**Objective**
Return every line of the records below unchanged, character for character.

+ + + + + + +

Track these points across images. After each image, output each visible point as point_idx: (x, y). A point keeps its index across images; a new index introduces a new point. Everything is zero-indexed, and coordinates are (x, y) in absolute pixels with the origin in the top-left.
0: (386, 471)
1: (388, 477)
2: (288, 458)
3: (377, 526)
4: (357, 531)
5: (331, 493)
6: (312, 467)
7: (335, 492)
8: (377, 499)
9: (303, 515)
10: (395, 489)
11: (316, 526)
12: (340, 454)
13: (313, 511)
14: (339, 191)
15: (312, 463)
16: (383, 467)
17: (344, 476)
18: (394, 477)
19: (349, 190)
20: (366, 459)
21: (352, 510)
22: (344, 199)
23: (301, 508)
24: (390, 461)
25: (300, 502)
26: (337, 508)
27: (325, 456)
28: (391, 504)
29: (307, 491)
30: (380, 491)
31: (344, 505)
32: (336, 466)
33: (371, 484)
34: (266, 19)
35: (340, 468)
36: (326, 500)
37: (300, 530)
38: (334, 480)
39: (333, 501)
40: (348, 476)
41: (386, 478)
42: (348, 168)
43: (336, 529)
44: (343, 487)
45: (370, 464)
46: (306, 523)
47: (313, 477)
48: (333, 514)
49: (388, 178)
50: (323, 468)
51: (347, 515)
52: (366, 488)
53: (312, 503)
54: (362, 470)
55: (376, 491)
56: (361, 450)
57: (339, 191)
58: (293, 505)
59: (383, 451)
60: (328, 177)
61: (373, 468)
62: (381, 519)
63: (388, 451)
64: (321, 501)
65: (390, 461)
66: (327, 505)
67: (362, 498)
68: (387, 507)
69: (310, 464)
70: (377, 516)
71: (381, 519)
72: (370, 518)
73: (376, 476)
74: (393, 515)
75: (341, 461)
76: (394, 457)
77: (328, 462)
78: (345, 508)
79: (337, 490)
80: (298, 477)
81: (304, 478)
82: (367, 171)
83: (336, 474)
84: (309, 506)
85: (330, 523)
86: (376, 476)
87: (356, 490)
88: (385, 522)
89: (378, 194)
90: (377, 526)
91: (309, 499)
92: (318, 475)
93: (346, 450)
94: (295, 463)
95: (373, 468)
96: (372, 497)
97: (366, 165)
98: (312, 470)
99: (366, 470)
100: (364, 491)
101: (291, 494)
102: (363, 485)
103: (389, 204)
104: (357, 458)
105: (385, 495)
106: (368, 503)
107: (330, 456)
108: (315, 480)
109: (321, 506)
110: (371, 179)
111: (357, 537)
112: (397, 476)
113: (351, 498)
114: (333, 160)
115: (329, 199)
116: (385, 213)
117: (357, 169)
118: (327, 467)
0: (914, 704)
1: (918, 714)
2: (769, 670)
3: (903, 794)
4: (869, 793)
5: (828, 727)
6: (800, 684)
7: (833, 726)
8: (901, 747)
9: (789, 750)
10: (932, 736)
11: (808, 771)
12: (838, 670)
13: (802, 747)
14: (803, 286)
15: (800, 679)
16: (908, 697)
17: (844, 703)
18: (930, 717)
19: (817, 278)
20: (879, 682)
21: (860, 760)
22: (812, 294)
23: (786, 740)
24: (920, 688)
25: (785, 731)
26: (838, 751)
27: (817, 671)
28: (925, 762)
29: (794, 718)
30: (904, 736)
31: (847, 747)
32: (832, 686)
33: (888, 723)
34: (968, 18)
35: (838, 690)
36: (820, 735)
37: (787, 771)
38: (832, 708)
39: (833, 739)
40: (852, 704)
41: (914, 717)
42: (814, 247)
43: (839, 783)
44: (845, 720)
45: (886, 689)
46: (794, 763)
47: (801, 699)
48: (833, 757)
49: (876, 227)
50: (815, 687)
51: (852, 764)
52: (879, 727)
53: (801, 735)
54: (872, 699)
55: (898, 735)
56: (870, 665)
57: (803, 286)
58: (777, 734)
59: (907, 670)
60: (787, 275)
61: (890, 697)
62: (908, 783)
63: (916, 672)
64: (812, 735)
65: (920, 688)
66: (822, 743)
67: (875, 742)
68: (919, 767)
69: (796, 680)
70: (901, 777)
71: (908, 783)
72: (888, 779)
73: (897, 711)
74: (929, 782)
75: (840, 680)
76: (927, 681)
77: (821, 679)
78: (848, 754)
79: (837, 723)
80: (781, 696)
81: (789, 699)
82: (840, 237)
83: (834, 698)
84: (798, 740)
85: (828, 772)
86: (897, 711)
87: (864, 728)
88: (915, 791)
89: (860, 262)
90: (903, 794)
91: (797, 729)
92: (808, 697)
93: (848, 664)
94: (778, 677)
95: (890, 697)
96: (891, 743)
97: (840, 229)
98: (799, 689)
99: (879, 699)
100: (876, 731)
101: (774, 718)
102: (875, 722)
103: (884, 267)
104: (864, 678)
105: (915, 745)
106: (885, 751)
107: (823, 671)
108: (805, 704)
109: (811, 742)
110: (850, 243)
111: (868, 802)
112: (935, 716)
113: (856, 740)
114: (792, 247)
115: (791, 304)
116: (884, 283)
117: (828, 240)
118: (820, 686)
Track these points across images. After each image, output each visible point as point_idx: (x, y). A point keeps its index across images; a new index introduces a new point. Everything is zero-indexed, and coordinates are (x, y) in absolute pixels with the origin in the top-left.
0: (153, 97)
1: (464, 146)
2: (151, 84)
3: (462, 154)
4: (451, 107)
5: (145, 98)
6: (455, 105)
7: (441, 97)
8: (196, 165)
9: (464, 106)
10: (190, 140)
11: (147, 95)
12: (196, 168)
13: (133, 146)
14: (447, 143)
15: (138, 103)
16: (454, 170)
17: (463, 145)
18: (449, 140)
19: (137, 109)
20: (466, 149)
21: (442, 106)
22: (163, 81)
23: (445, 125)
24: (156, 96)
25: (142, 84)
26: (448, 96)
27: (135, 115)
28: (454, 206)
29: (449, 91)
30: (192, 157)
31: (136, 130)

+ + + + + + +

**Exercise answer**
Track these points across images. After each image, output each visible point as point_idx: (x, y). A point keeps its index across images; a new index introduces a new point. Everything is zero-indexed, and coordinates are (x, y) in absolute pixels with the origin in the top-left.
0: (386, 471)
1: (388, 477)
2: (288, 458)
3: (377, 526)
4: (357, 531)
5: (331, 493)
6: (312, 467)
7: (335, 492)
8: (377, 499)
9: (303, 515)
10: (395, 489)
11: (316, 526)
12: (340, 454)
13: (313, 511)
14: (339, 191)
15: (312, 463)
16: (383, 467)
17: (344, 476)
18: (394, 477)
19: (349, 190)
20: (366, 459)
21: (352, 510)
22: (344, 199)
23: (301, 508)
24: (390, 461)
25: (300, 502)
26: (337, 508)
27: (325, 456)
28: (391, 504)
29: (307, 491)
30: (380, 491)
31: (344, 505)
32: (336, 466)
33: (371, 484)
34: (266, 19)
35: (340, 468)
36: (326, 500)
37: (300, 530)
38: (334, 480)
39: (333, 501)
40: (348, 476)
41: (386, 478)
42: (348, 168)
43: (336, 529)
44: (343, 487)
45: (370, 464)
46: (306, 523)
47: (313, 477)
48: (333, 514)
49: (388, 178)
50: (323, 468)
51: (347, 515)
52: (366, 488)
53: (312, 503)
54: (362, 470)
55: (376, 491)
56: (361, 450)
57: (339, 191)
58: (293, 505)
59: (383, 451)
60: (328, 177)
61: (373, 468)
62: (381, 519)
63: (388, 451)
64: (321, 501)
65: (390, 461)
66: (327, 505)
67: (362, 498)
68: (387, 507)
69: (310, 464)
70: (377, 516)
71: (381, 519)
72: (370, 518)
73: (376, 476)
74: (393, 515)
75: (341, 461)
76: (394, 457)
77: (328, 462)
78: (345, 508)
79: (337, 490)
80: (298, 477)
81: (304, 478)
82: (367, 171)
83: (336, 474)
84: (309, 506)
85: (330, 523)
86: (376, 476)
87: (356, 490)
88: (385, 522)
89: (378, 194)
90: (377, 526)
91: (309, 499)
92: (318, 475)
93: (346, 450)
94: (295, 463)
95: (373, 468)
96: (372, 497)
97: (366, 165)
98: (312, 470)
99: (366, 470)
100: (364, 491)
101: (291, 494)
102: (363, 485)
103: (389, 204)
104: (357, 458)
105: (385, 495)
106: (368, 503)
107: (330, 456)
108: (315, 480)
109: (321, 506)
110: (371, 179)
111: (357, 537)
112: (397, 476)
113: (351, 498)
114: (333, 160)
115: (329, 199)
116: (385, 213)
117: (357, 169)
118: (327, 467)
0: (914, 704)
1: (918, 714)
2: (769, 670)
3: (903, 794)
4: (869, 793)
5: (828, 727)
6: (800, 684)
7: (833, 726)
8: (901, 747)
9: (789, 750)
10: (932, 736)
11: (808, 771)
12: (838, 670)
13: (802, 747)
14: (803, 286)
15: (800, 679)
16: (908, 697)
17: (844, 703)
18: (930, 717)
19: (817, 278)
20: (879, 682)
21: (860, 760)
22: (812, 294)
23: (786, 740)
24: (920, 688)
25: (785, 731)
26: (838, 751)
27: (817, 671)
28: (925, 762)
29: (794, 718)
30: (904, 736)
31: (847, 747)
32: (832, 686)
33: (888, 723)
34: (968, 18)
35: (838, 690)
36: (820, 735)
37: (787, 771)
38: (832, 708)
39: (833, 739)
40: (852, 704)
41: (914, 717)
42: (814, 247)
43: (839, 783)
44: (845, 720)
45: (886, 689)
46: (794, 763)
47: (801, 699)
48: (833, 757)
49: (876, 227)
50: (815, 687)
51: (852, 764)
52: (879, 727)
53: (801, 735)
54: (872, 699)
55: (898, 735)
56: (870, 665)
57: (803, 286)
58: (777, 734)
59: (907, 670)
60: (787, 275)
61: (890, 697)
62: (908, 783)
63: (916, 672)
64: (812, 735)
65: (920, 688)
66: (822, 743)
67: (875, 742)
68: (919, 767)
69: (796, 680)
70: (901, 777)
71: (908, 783)
72: (888, 779)
73: (897, 711)
74: (929, 782)
75: (840, 680)
76: (927, 681)
77: (821, 679)
78: (848, 754)
79: (837, 723)
80: (781, 696)
81: (789, 699)
82: (840, 237)
83: (834, 698)
84: (798, 740)
85: (828, 772)
86: (897, 711)
87: (864, 728)
88: (915, 791)
89: (860, 262)
90: (903, 794)
91: (797, 729)
92: (808, 697)
93: (848, 664)
94: (778, 677)
95: (890, 697)
96: (891, 743)
97: (840, 229)
98: (799, 689)
99: (879, 699)
100: (876, 731)
101: (774, 718)
102: (875, 722)
103: (884, 267)
104: (864, 678)
105: (915, 745)
106: (885, 751)
107: (823, 671)
108: (805, 704)
109: (811, 742)
110: (850, 243)
111: (868, 802)
112: (935, 716)
113: (856, 740)
114: (792, 247)
115: (791, 304)
116: (884, 283)
117: (828, 240)
118: (820, 686)
Track these points across images. After each image, output each visible point as point_idx: (x, y). A point keeps its index across images; a new index introduces a new point. Everything is zero-indexed, and coordinates are (x, y) in absolute pixels with the origin in the top-left.
0: (153, 97)
1: (464, 146)
2: (151, 84)
3: (462, 154)
4: (451, 107)
5: (145, 98)
6: (455, 105)
7: (441, 97)
8: (196, 165)
9: (464, 106)
10: (190, 140)
11: (147, 95)
12: (196, 168)
13: (133, 146)
14: (447, 143)
15: (138, 103)
16: (454, 170)
17: (463, 145)
18: (449, 140)
19: (137, 109)
20: (466, 149)
21: (442, 106)
22: (163, 81)
23: (445, 125)
24: (156, 96)
25: (142, 84)
26: (448, 96)
27: (135, 115)
28: (454, 206)
29: (449, 91)
30: (192, 157)
31: (136, 130)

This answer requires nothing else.